AVAILABLE DATA =>
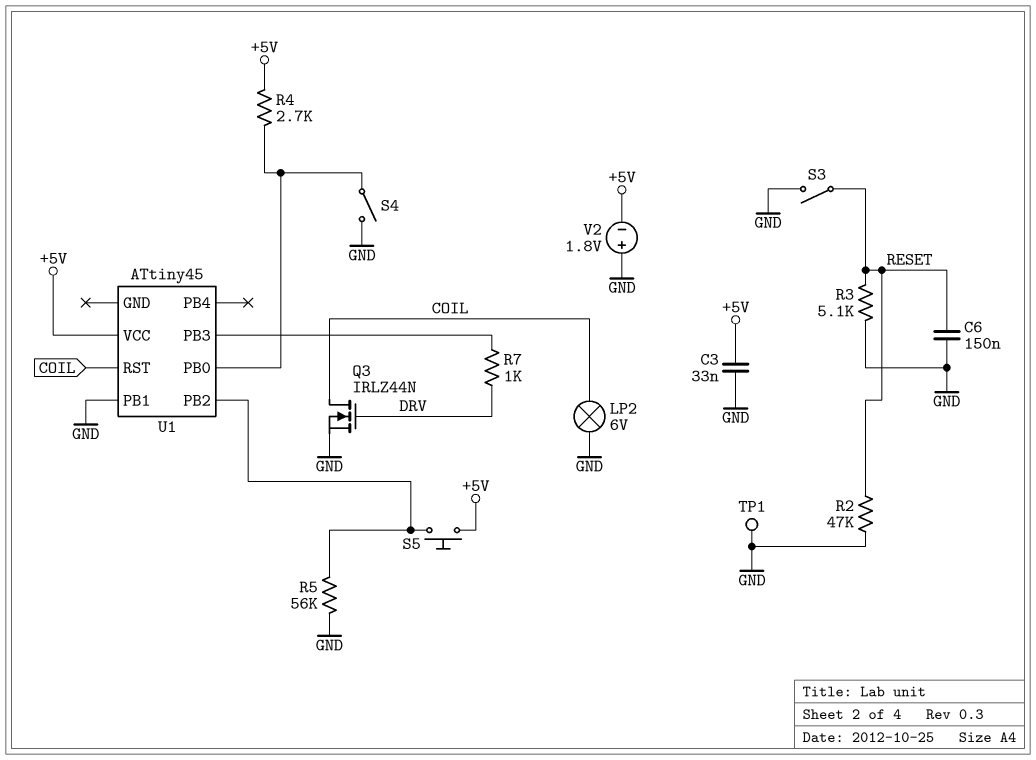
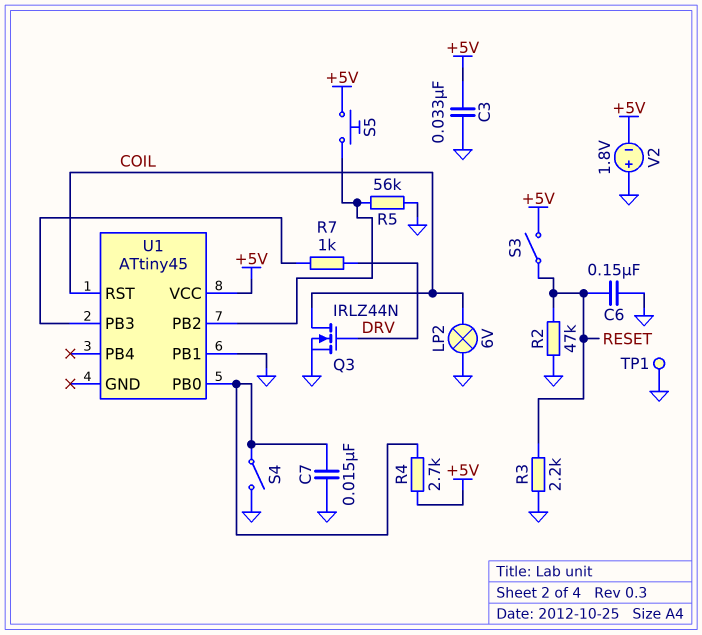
C7: none -> 15nF (GND, U1/PB0)
R3: 5.1k (GND, RESET) -> 2.2k (GND, RESET)
S3: switch (GND, RESET) -> switch (+5V, RESET)

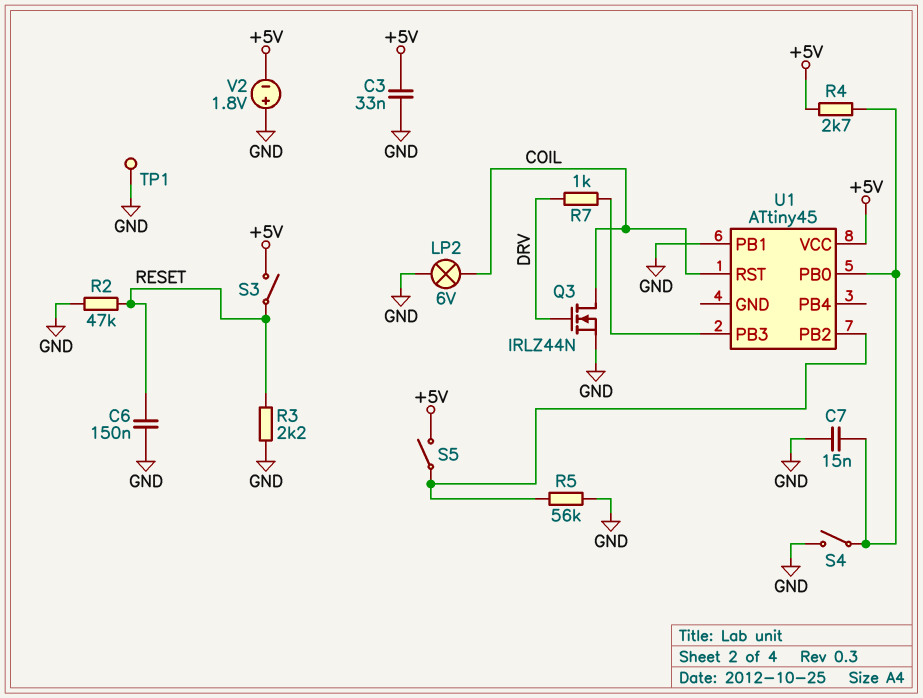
S5: button (+5V, U1/PB2) -> switch (+5V, U1/PB2)

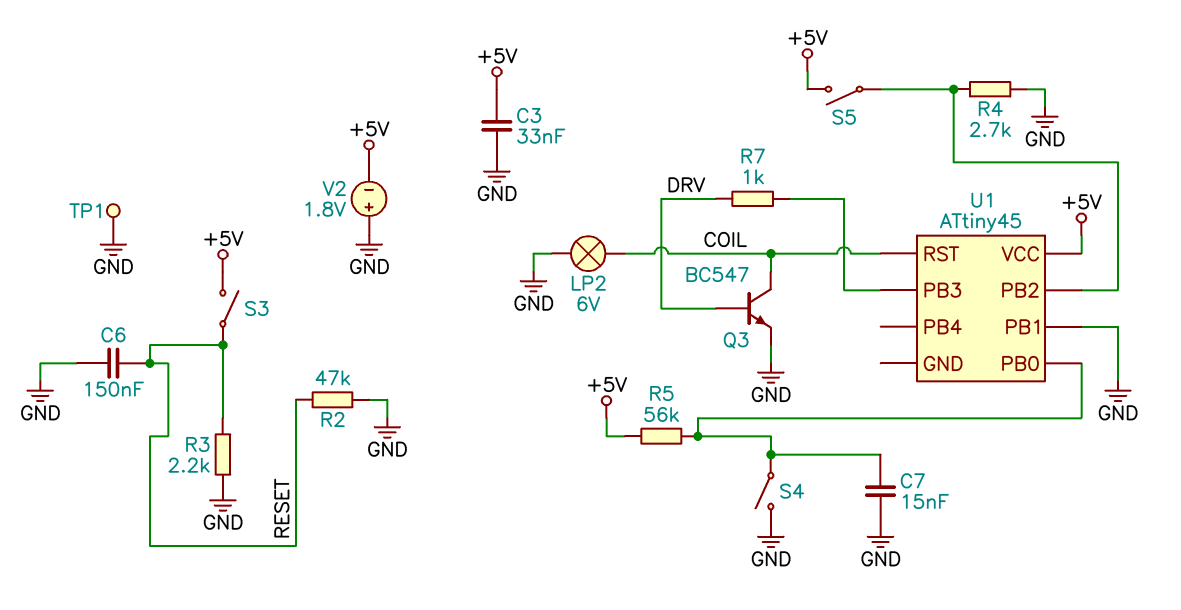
Q3: NMOS IRLZ44N (G DRV, D COIL, S GND) -> NPN BC547 (B DRV, C COIL, E GND)
R4: 2.7k (+5V, U1/PB0) -> 2.7k (GND, U1/PB2)
R5: 56k (GND, U1/PB2) -> 56k (+5V, U1/PB0)

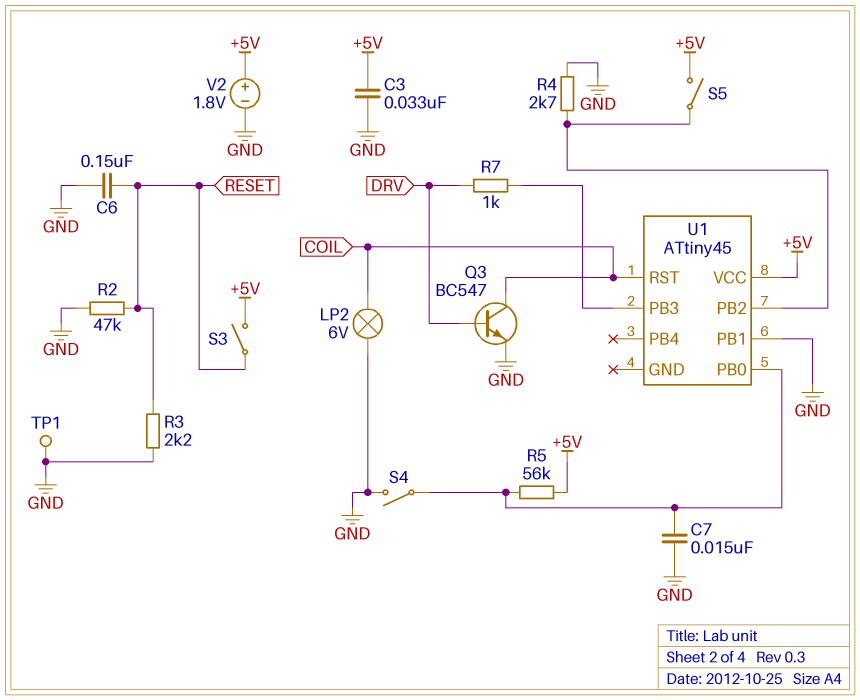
V2: 1.8V (plus GND, minus +5V) -> 1.8V (plus +5V, minus GND)

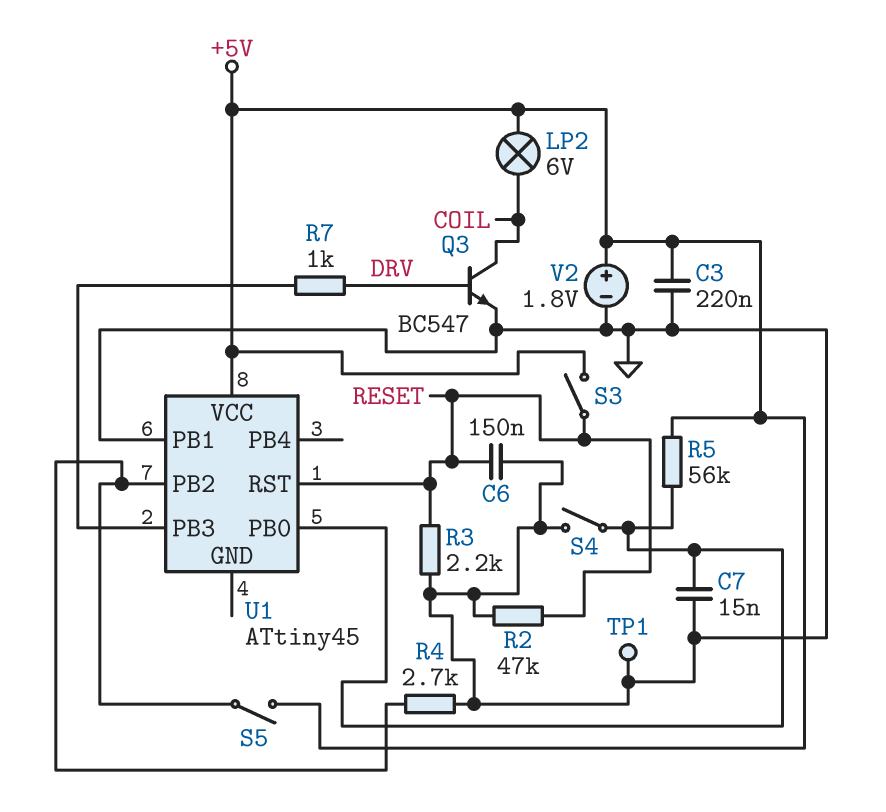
C3: 33nF (+5V, GND) -> 220nF (+5V, GND)
LP2: lamp 6V (COIL, GND) -> lamp 6V (+5V, COIL)
U1 pin RST: COIL -> RESET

YOUR ASSIGNMENT => Starting at the line that contains "R5: 56k (GND, U1/PB2) -> 56k (+5V, U1/PB0)" and ending at the final line of the data, reproduce each line exactly. Pictures stay out of the copy.

REPLY =>
R5: 56k (GND, U1/PB2) -> 56k (+5V, U1/PB0)

V2: 1.8V (plus GND, minus +5V) -> 1.8V (plus +5V, minus GND)

C3: 33nF (+5V, GND) -> 220nF (+5V, GND)
LP2: lamp 6V (COIL, GND) -> lamp 6V (+5V, COIL)
U1 pin RST: COIL -> RESET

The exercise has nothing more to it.